=== Begin Enclosure ===

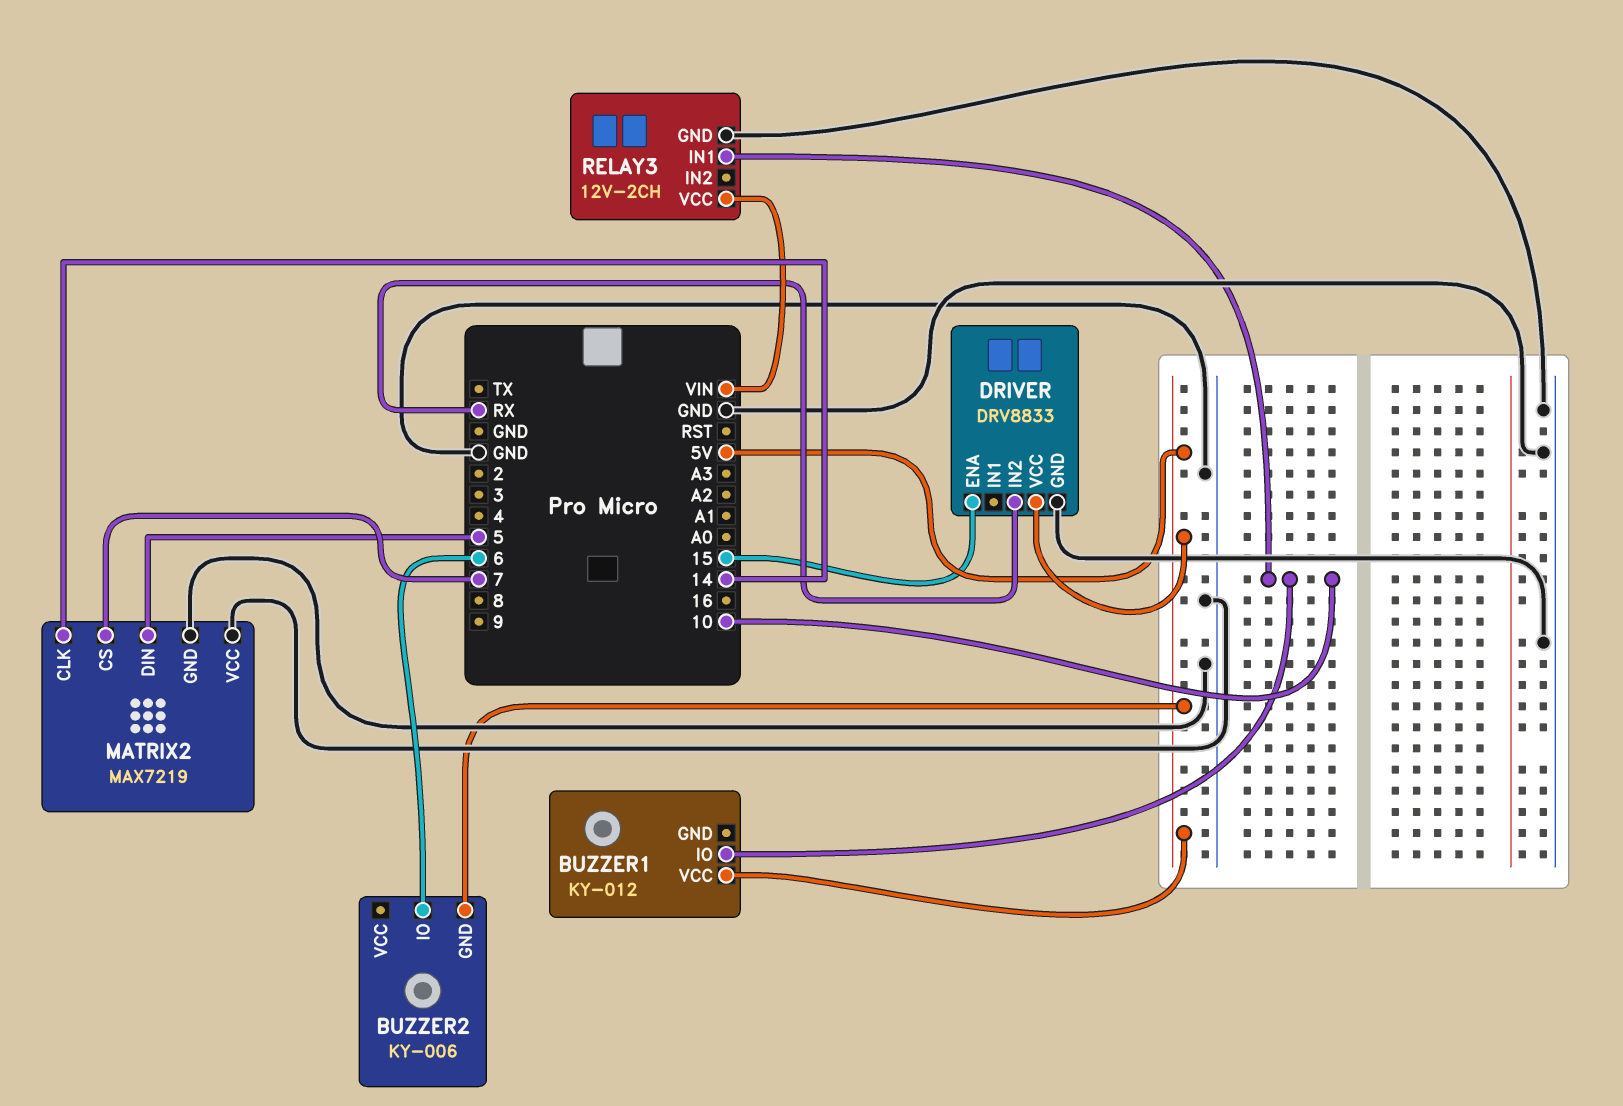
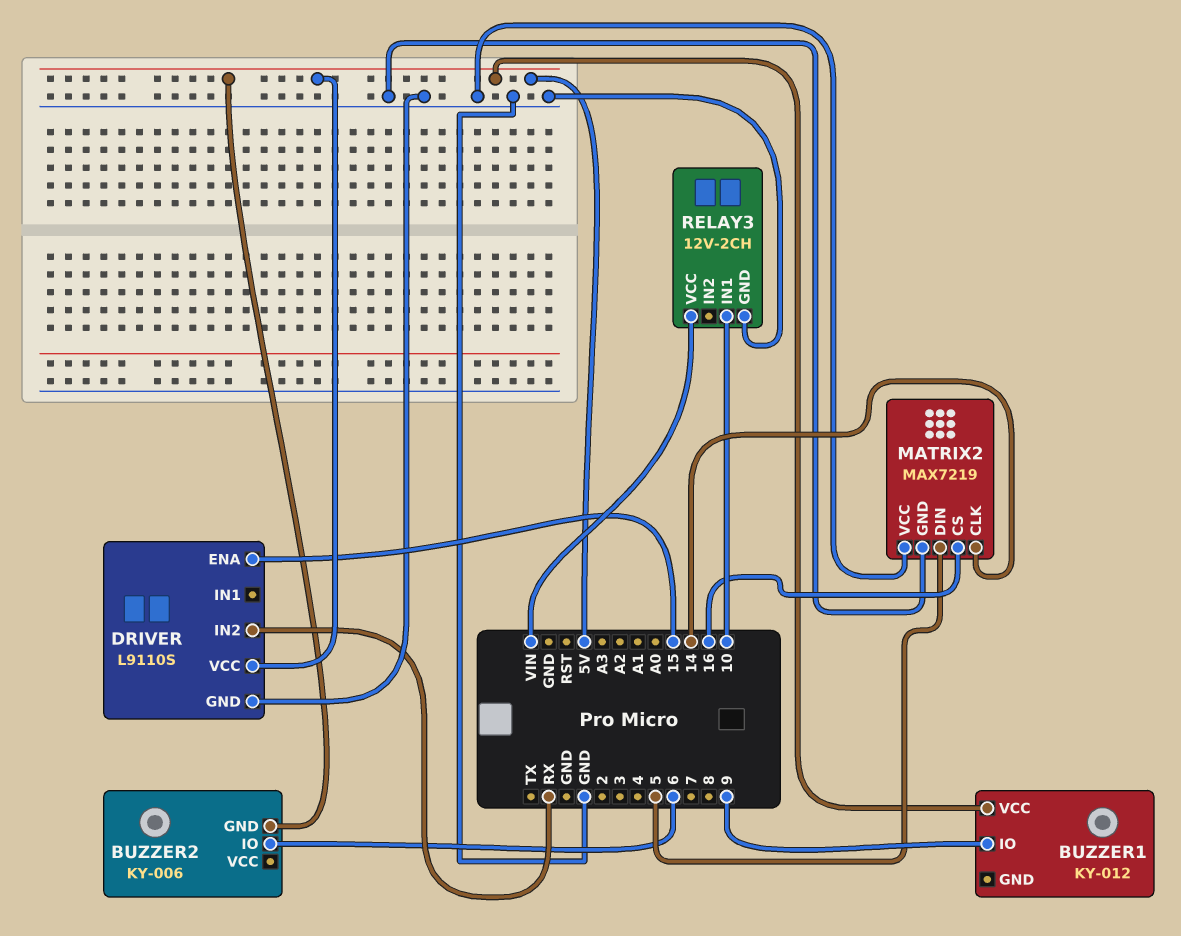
BUZZER1 pin IO: 10 -> 9
DRIVER: DRV8833 -> L9110S
MATRIX2 pin CS: 7 -> 16

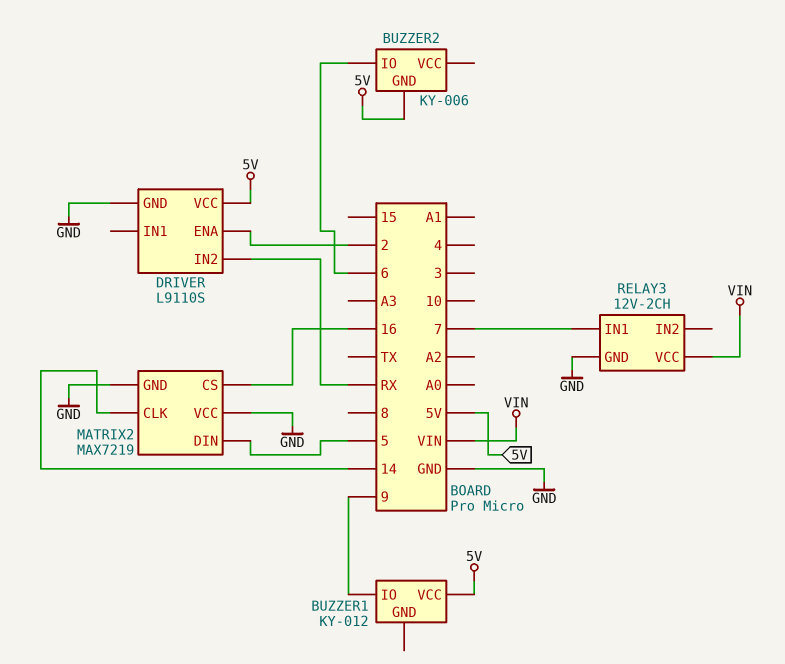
DRIVER pin ENA: 15 -> 2
RELAY3 pin IN1: 10 -> 7

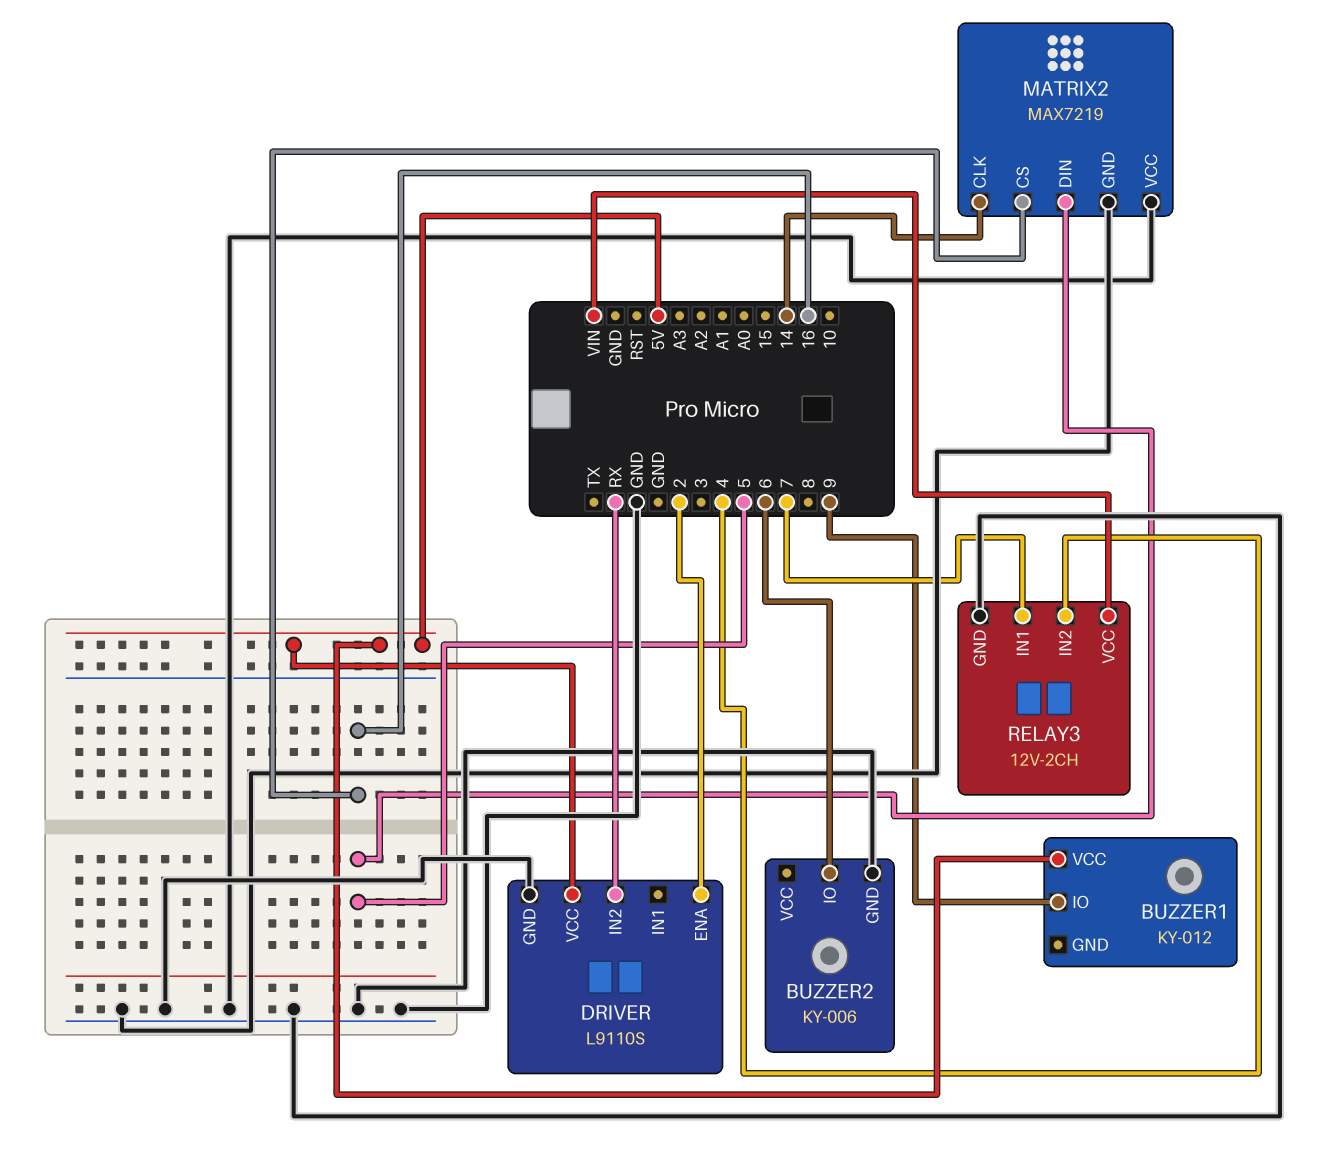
BUZZER2 pin GND: 5V -> GND
RELAY3 pin IN2: none -> 4

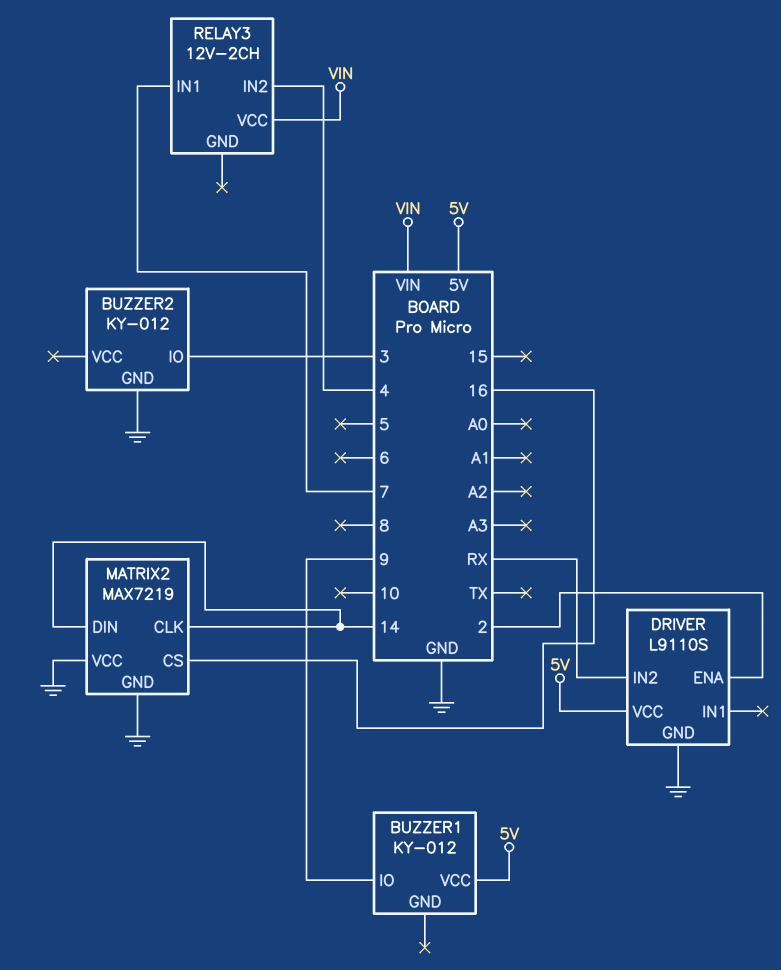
BUZZER2: KY-006 -> KY-012
BUZZER2 pin IO: 6 -> 3
MATRIX2 pin DIN: 5 -> 14
RELAY3 pin GND: GND -> none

=== End Enclosure ===

Requirement:
With the pictures removed, set down every line of the listing above exactly.

Solution:
BUZZER1 pin IO: 10 -> 9
DRIVER: DRV8833 -> L9110S
MATRIX2 pin CS: 7 -> 16

DRIVER pin ENA: 15 -> 2
RELAY3 pin IN1: 10 -> 7

BUZZER2 pin GND: 5V -> GND
RELAY3 pin IN2: none -> 4

BUZZER2: KY-006 -> KY-012
BUZZER2 pin IO: 6 -> 3
MATRIX2 pin DIN: 5 -> 14
RELAY3 pin GND: GND -> none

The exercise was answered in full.